Object matching data
=== Section Start ===
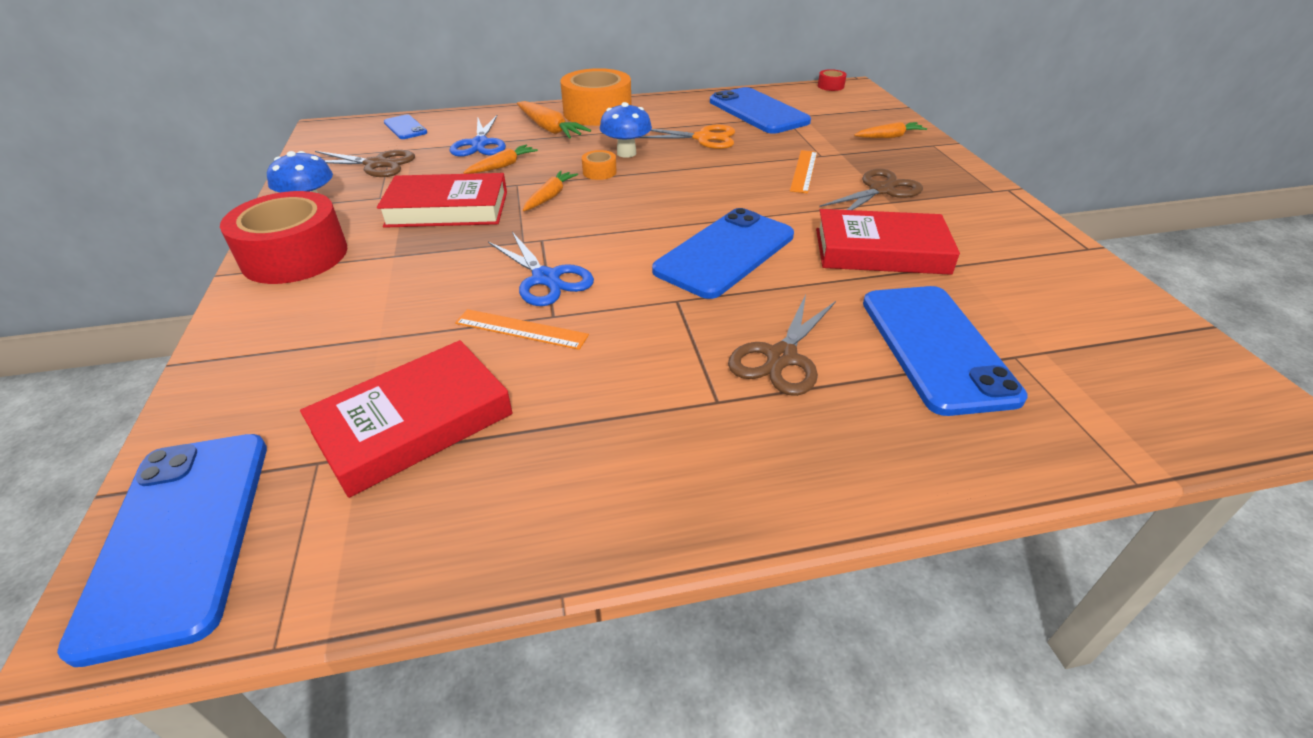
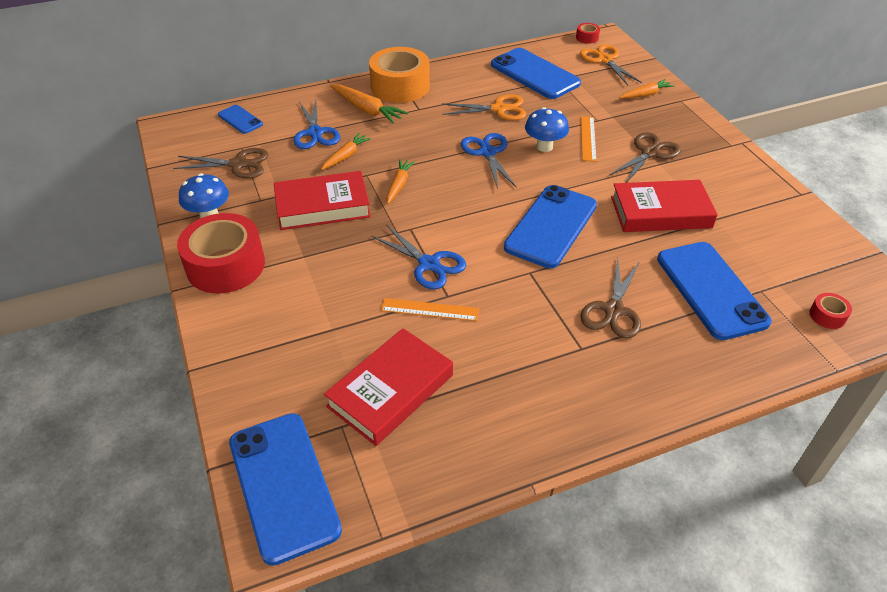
camera: 10 degrees left, 5 degrees up
(599, 172) = (428, 155): orange tape -> none
(626, 153) = (442, 132): blue mushroom -> blue mushroom (544, 147)
(672, 175) = (487, 153): none -> blue scissors
(846, 105) = (605, 60): none -> orange scissors
(1122, 401) = (827, 316): none -> red tape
=== Section End ===
Exercise goal: Leave the pictures out and reproduce all of the records exactly.

Answer for the task:
camera: 10 degrees left, 5 degrees up
(599, 172) = (428, 155): orange tape -> none
(626, 153) = (442, 132): blue mushroom -> blue mushroom (544, 147)
(672, 175) = (487, 153): none -> blue scissors
(846, 105) = (605, 60): none -> orange scissors
(1122, 401) = (827, 316): none -> red tape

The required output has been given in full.